WHAT TO WORK ON:
Scan the data, and whenever a line contains "cylinder", copy it.

RECORDS TO USE:
───

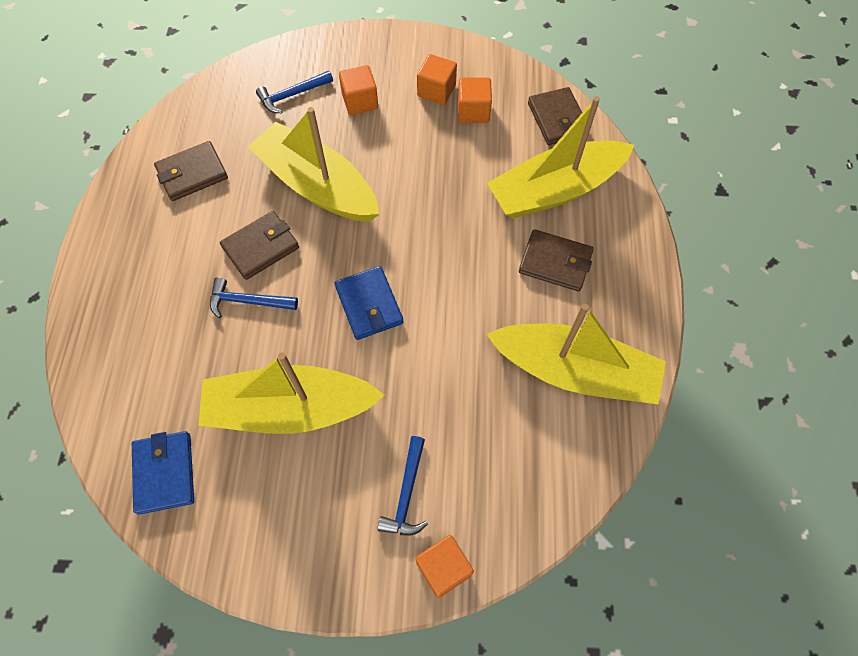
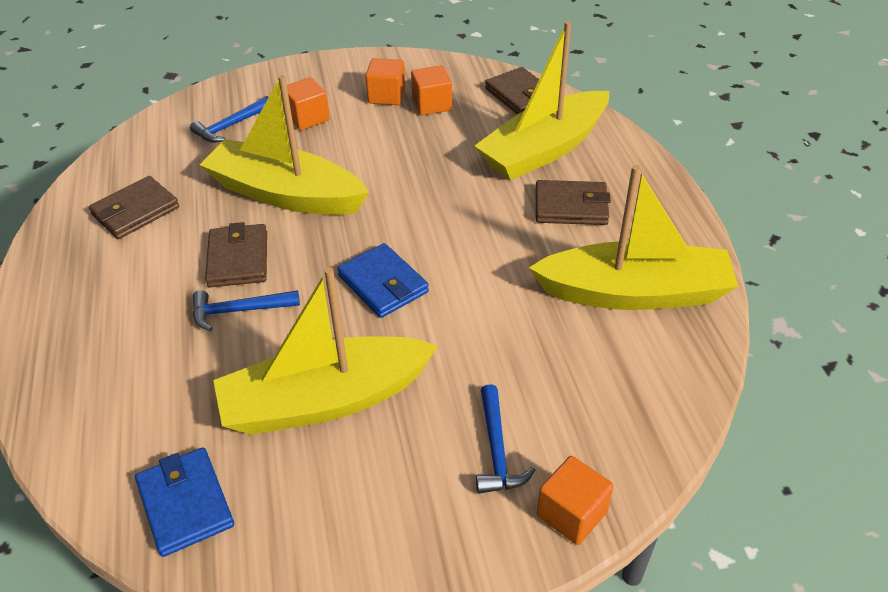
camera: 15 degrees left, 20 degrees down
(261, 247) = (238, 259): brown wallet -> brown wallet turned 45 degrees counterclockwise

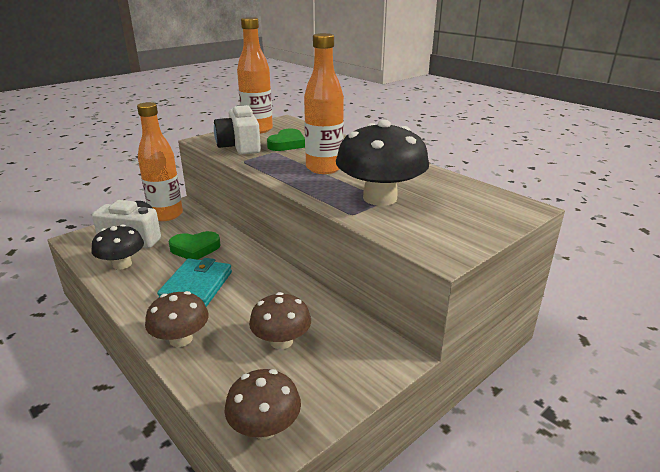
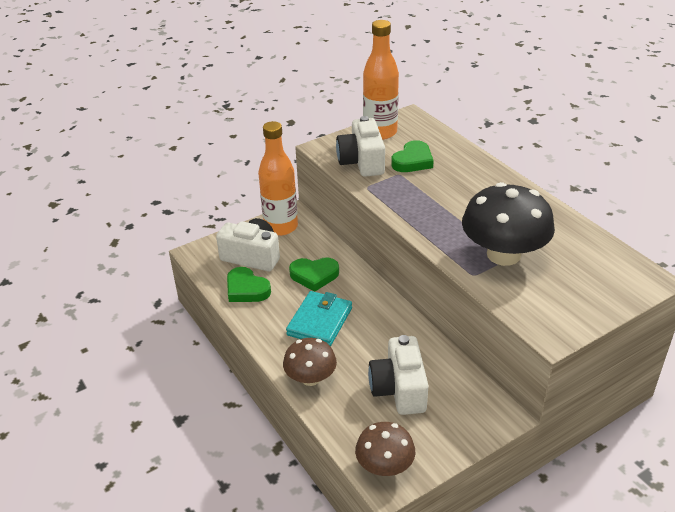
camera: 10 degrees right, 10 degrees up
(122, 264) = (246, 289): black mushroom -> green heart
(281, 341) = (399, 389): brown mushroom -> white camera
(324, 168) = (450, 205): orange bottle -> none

───

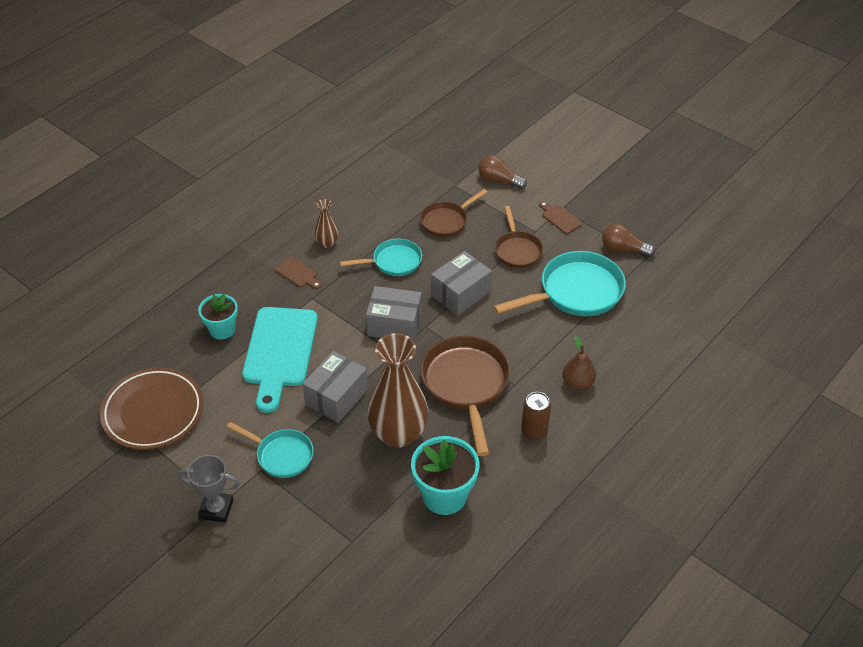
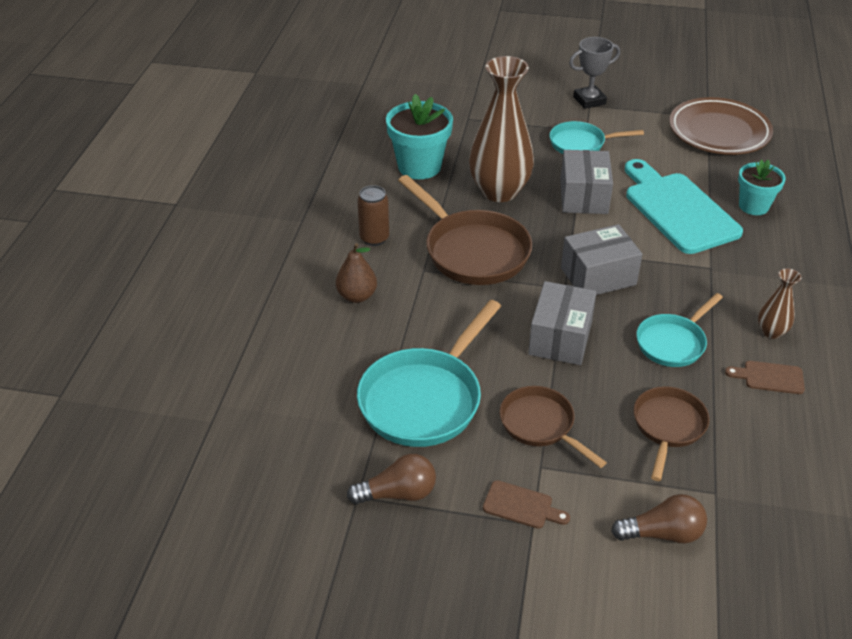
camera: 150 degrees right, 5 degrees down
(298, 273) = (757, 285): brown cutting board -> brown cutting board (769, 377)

───

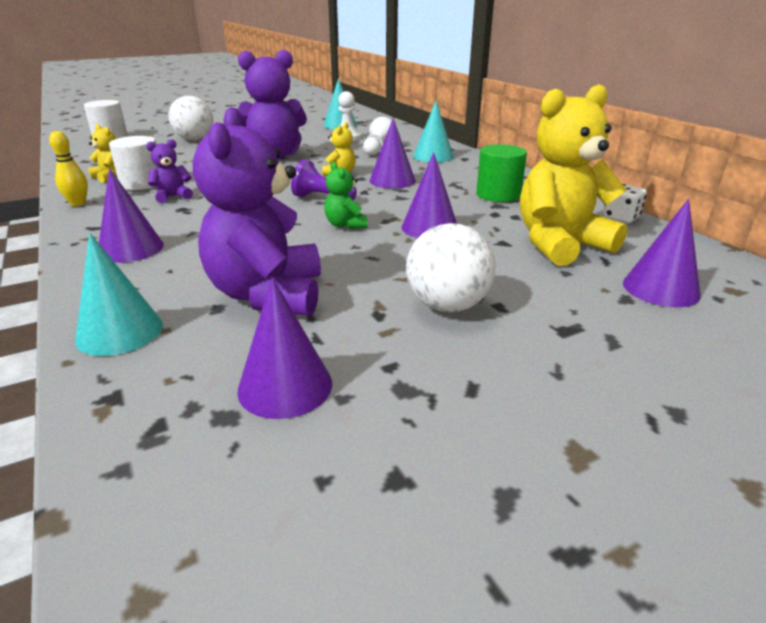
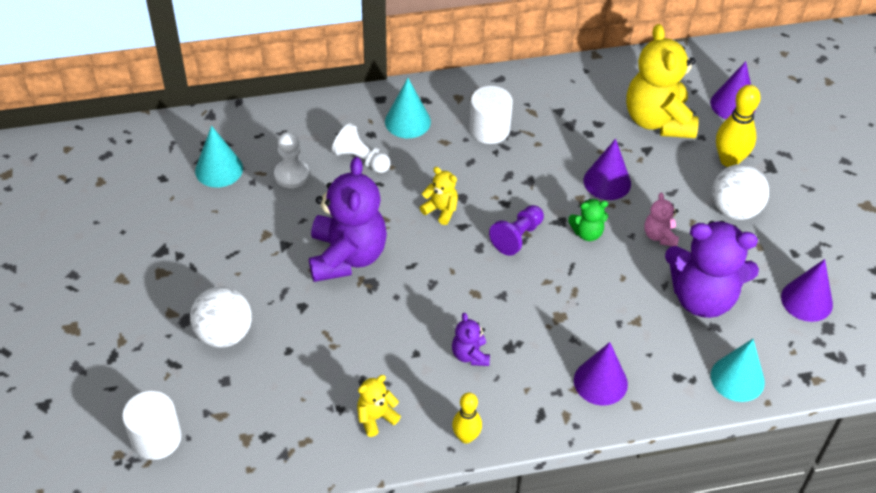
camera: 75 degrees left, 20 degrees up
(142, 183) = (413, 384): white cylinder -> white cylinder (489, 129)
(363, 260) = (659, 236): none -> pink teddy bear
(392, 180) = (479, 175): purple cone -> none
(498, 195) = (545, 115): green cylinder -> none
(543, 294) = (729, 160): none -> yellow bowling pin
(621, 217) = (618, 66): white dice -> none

───

RESPONSE TO THIS TASK:
(142, 183) = (413, 384): white cylinder -> white cylinder (489, 129)
(498, 195) = (545, 115): green cylinder -> none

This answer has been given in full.